## [TASK DETAILS]
Give the entries again, word for word.

## [PROVIDED ENTRIES]
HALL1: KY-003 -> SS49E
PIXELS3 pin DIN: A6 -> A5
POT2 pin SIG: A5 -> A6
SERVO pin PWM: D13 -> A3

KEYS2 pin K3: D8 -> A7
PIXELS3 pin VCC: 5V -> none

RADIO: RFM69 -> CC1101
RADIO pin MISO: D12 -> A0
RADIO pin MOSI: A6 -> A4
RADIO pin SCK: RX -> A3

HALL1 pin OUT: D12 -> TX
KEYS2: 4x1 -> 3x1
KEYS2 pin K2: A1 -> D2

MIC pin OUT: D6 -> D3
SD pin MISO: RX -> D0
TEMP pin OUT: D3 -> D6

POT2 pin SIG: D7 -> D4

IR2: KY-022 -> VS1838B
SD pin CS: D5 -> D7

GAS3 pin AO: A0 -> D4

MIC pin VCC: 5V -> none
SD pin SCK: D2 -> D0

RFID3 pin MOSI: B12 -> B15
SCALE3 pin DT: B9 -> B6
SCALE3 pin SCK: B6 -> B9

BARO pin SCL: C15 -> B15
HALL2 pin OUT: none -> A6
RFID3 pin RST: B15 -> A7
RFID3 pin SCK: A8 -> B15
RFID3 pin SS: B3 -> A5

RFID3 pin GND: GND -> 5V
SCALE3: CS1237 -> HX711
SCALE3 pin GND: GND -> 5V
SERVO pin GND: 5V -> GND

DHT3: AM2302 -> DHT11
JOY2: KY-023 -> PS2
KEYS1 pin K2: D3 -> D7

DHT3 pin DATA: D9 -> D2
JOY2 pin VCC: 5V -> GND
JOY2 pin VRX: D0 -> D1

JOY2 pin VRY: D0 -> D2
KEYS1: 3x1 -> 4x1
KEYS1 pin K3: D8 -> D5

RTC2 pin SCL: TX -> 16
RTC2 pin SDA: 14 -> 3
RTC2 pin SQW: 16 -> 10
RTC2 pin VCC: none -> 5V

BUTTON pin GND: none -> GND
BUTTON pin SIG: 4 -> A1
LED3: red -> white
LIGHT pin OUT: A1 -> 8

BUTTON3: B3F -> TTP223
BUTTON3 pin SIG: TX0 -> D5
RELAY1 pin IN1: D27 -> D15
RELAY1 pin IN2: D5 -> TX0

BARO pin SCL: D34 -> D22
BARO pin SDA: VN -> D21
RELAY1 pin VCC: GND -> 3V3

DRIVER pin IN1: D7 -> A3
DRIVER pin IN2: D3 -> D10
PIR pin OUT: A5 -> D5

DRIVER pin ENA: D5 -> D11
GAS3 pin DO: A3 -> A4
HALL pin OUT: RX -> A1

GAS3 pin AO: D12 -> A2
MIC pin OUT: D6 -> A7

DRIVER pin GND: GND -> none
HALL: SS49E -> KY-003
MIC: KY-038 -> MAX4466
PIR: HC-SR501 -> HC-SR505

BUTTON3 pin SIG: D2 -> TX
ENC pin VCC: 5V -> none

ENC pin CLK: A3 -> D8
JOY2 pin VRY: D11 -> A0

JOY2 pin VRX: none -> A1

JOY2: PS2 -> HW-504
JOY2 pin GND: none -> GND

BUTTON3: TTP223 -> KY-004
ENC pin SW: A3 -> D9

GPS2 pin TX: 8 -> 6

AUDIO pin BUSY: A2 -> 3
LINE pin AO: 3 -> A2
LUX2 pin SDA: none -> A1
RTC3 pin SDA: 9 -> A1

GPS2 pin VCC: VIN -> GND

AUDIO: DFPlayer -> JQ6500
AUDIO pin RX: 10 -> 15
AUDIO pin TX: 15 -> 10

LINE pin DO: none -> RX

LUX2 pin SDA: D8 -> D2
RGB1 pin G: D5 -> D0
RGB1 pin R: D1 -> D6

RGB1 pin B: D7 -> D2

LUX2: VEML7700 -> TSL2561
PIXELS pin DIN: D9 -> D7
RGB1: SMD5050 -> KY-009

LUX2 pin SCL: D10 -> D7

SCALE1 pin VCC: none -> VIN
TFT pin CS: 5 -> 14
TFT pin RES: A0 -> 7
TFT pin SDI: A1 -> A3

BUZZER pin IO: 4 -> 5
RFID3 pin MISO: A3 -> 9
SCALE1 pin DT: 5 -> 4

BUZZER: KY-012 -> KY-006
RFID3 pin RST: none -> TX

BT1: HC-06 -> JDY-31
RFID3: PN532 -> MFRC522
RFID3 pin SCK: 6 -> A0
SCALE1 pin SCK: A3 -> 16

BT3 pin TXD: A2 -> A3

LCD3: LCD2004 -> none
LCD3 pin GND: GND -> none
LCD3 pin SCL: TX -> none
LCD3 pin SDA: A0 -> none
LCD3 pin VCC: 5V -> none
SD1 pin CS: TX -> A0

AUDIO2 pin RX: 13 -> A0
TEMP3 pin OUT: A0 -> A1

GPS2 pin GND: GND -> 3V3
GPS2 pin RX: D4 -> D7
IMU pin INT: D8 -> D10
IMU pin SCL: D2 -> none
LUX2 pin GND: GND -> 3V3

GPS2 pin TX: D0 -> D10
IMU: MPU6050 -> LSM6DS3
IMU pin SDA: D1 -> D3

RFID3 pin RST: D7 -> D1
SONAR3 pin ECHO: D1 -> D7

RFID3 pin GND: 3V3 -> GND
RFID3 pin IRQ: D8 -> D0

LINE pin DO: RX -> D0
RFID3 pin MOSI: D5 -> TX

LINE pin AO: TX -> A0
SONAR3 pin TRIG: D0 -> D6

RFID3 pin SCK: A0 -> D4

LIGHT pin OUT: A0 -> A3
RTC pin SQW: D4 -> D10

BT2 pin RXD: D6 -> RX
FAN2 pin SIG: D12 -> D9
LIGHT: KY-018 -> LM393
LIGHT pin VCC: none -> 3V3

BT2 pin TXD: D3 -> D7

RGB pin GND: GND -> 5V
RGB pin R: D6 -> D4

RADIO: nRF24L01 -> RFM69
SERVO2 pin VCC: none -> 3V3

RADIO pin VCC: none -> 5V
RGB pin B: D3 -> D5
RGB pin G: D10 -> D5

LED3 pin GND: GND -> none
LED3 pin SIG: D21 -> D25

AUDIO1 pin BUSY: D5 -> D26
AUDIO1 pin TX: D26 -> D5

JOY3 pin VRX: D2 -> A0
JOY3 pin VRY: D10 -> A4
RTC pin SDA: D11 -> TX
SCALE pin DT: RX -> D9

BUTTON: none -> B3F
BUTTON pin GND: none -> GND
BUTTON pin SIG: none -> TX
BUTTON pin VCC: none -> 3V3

## [ANSWER SECTION]
HALL1: KY-003 -> SS49E
PIXELS3 pin DIN: A6 -> A5
POT2 pin SIG: A5 -> A6
SERVO pin PWM: D13 -> A3

KEYS2 pin K3: D8 -> A7
PIXELS3 pin VCC: 5V -> none

RADIO: RFM69 -> CC1101
RADIO pin MISO: D12 -> A0
RADIO pin MOSI: A6 -> A4
RADIO pin SCK: RX -> A3

HALL1 pin OUT: D12 -> TX
KEYS2: 4x1 -> 3x1
KEYS2 pin K2: A1 -> D2

MIC pin OUT: D6 -> D3
SD pin MISO: RX -> D0
TEMP pin OUT: D3 -> D6

POT2 pin SIG: D7 -> D4

IR2: KY-022 -> VS1838B
SD pin CS: D5 -> D7

GAS3 pin AO: A0 -> D4

MIC pin VCC: 5V -> none
SD pin SCK: D2 -> D0

RFID3 pin MOSI: B12 -> B15
SCALE3 pin DT: B9 -> B6
SCALE3 pin SCK: B6 -> B9

BARO pin SCL: C15 -> B15
HALL2 pin OUT: none -> A6
RFID3 pin RST: B15 -> A7
RFID3 pin SCK: A8 -> B15
RFID3 pin SS: B3 -> A5

RFID3 pin GND: GND -> 5V
SCALE3: CS1237 -> HX711
SCALE3 pin GND: GND -> 5V
SERVO pin GND: 5V -> GND

DHT3: AM2302 -> DHT11
JOY2: KY-023 -> PS2
KEYS1 pin K2: D3 -> D7

DHT3 pin DATA: D9 -> D2
JOY2 pin VCC: 5V -> GND
JOY2 pin VRX: D0 -> D1

JOY2 pin VRY: D0 -> D2
KEYS1: 3x1 -> 4x1
KEYS1 pin K3: D8 -> D5

RTC2 pin SCL: TX -> 16
RTC2 pin SDA: 14 -> 3
RTC2 pin SQW: 16 -> 10
RTC2 pin VCC: none -> 5V

BUTTON pin GND: none -> GND
BUTTON pin SIG: 4 -> A1
LED3: red -> white
LIGHT pin OUT: A1 -> 8

BUTTON3: B3F -> TTP223
BUTTON3 pin SIG: TX0 -> D5
RELAY1 pin IN1: D27 -> D15
RELAY1 pin IN2: D5 -> TX0

BARO pin SCL: D34 -> D22
BARO pin SDA: VN -> D21
RELAY1 pin VCC: GND -> 3V3

DRIVER pin IN1: D7 -> A3
DRIVER pin IN2: D3 -> D10
PIR pin OUT: A5 -> D5

DRIVER pin ENA: D5 -> D11
GAS3 pin DO: A3 -> A4
HALL pin OUT: RX -> A1

GAS3 pin AO: D12 -> A2
MIC pin OUT: D6 -> A7

DRIVER pin GND: GND -> none
HALL: SS49E -> KY-003
MIC: KY-038 -> MAX4466
PIR: HC-SR501 -> HC-SR505

BUTTON3 pin SIG: D2 -> TX
ENC pin VCC: 5V -> none

ENC pin CLK: A3 -> D8
JOY2 pin VRY: D11 -> A0

JOY2 pin VRX: none -> A1

JOY2: PS2 -> HW-504
JOY2 pin GND: none -> GND

BUTTON3: TTP223 -> KY-004
ENC pin SW: A3 -> D9

GPS2 pin TX: 8 -> 6

AUDIO pin BUSY: A2 -> 3
LINE pin AO: 3 -> A2
LUX2 pin SDA: none -> A1
RTC3 pin SDA: 9 -> A1

GPS2 pin VCC: VIN -> GND

AUDIO: DFPlayer -> JQ6500
AUDIO pin RX: 10 -> 15
AUDIO pin TX: 15 -> 10

LINE pin DO: none -> RX

LUX2 pin SDA: D8 -> D2
RGB1 pin G: D5 -> D0
RGB1 pin R: D1 -> D6

RGB1 pin B: D7 -> D2

LUX2: VEML7700 -> TSL2561
PIXELS pin DIN: D9 -> D7
RGB1: SMD5050 -> KY-009

LUX2 pin SCL: D10 -> D7

SCALE1 pin VCC: none -> VIN
TFT pin CS: 5 -> 14
TFT pin RES: A0 -> 7
TFT pin SDI: A1 -> A3

BUZZER pin IO: 4 -> 5
RFID3 pin MISO: A3 -> 9
SCALE1 pin DT: 5 -> 4

BUZZER: KY-012 -> KY-006
RFID3 pin RST: none -> TX

BT1: HC-06 -> JDY-31
RFID3: PN532 -> MFRC522
RFID3 pin SCK: 6 -> A0
SCALE1 pin SCK: A3 -> 16

BT3 pin TXD: A2 -> A3

LCD3: LCD2004 -> none
LCD3 pin GND: GND -> none
LCD3 pin SCL: TX -> none
LCD3 pin SDA: A0 -> none
LCD3 pin VCC: 5V -> none
SD1 pin CS: TX -> A0

AUDIO2 pin RX: 13 -> A0
TEMP3 pin OUT: A0 -> A1

GPS2 pin GND: GND -> 3V3
GPS2 pin RX: D4 -> D7
IMU pin INT: D8 -> D10
IMU pin SCL: D2 -> none
LUX2 pin GND: GND -> 3V3

GPS2 pin TX: D0 -> D10
IMU: MPU6050 -> LSM6DS3
IMU pin SDA: D1 -> D3

RFID3 pin RST: D7 -> D1
SONAR3 pin ECHO: D1 -> D7

RFID3 pin GND: 3V3 -> GND
RFID3 pin IRQ: D8 -> D0

LINE pin DO: RX -> D0
RFID3 pin MOSI: D5 -> TX

LINE pin AO: TX -> A0
SONAR3 pin TRIG: D0 -> D6

RFID3 pin SCK: A0 -> D4

LIGHT pin OUT: A0 -> A3
RTC pin SQW: D4 -> D10

BT2 pin RXD: D6 -> RX
FAN2 pin SIG: D12 -> D9
LIGHT: KY-018 -> LM393
LIGHT pin VCC: none -> 3V3

BT2 pin TXD: D3 -> D7

RGB pin GND: GND -> 5V
RGB pin R: D6 -> D4

RADIO: nRF24L01 -> RFM69
SERVO2 pin VCC: none -> 3V3

RADIO pin VCC: none -> 5V
RGB pin B: D3 -> D5
RGB pin G: D10 -> D5

LED3 pin GND: GND -> none
LED3 pin SIG: D21 -> D25

AUDIO1 pin BUSY: D5 -> D26
AUDIO1 pin TX: D26 -> D5

JOY3 pin VRX: D2 -> A0
JOY3 pin VRY: D10 -> A4
RTC pin SDA: D11 -> TX
SCALE pin DT: RX -> D9

BUTTON: none -> B3F
BUTTON pin GND: none -> GND
BUTTON pin SIG: none -> TX
BUTTON pin VCC: none -> 3V3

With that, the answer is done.